§ **Task**
Only lines that contain the word "turquoise" belong in the answer; copy them from the records below.

Items listed in a dataset:
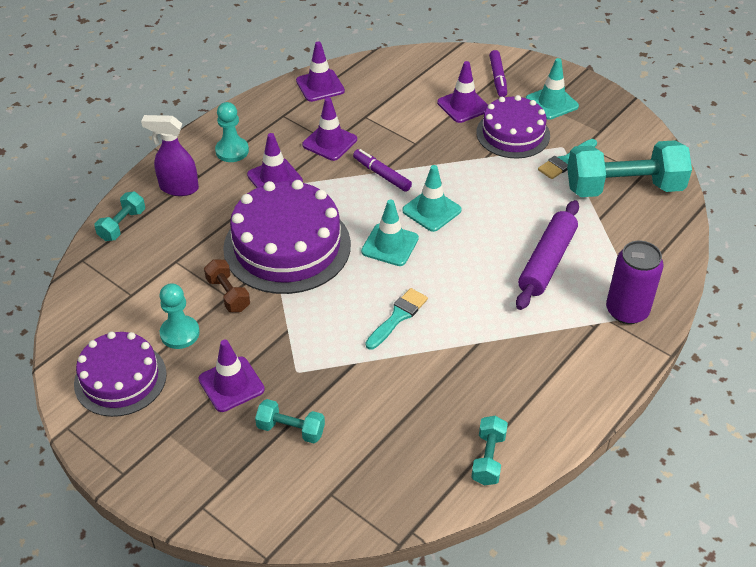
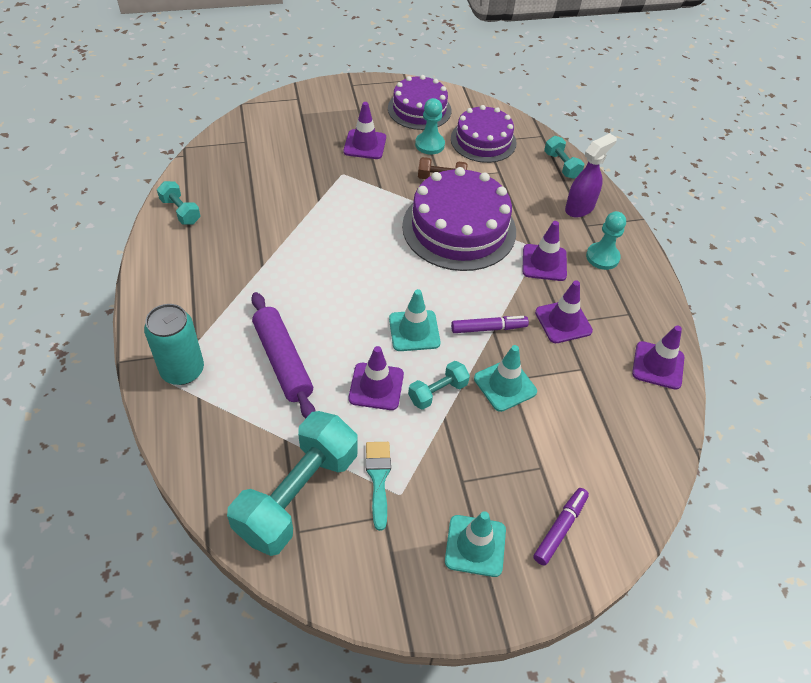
camera: 125 degrees right, 5 degrees up
(291, 429) = (304, 149): turquoise dumbbell -> turquoise dumbbell (437, 392)
(390, 245) = (402, 281): turquoise traffic cone -> turquoise traffic cone (505, 385)
(398, 317) = (331, 242): turquoise brush -> none
(463, 106) = (536, 458): purple traffic cone -> purple traffic cone (376, 386)
(498, 78) = (560, 528): purple marker -> purple marker turned 90 degrees clockwise
(513, 134) = (457, 466): purple cake -> purple cake (483, 141)
(627, 311) = (182, 370): purple can -> turquoise can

§ **Output for this task**
(291, 429) = (304, 149): turquoise dumbbell -> turquoise dumbbell (437, 392)
(390, 245) = (402, 281): turquoise traffic cone -> turquoise traffic cone (505, 385)
(398, 317) = (331, 242): turquoise brush -> none
(627, 311) = (182, 370): purple can -> turquoise can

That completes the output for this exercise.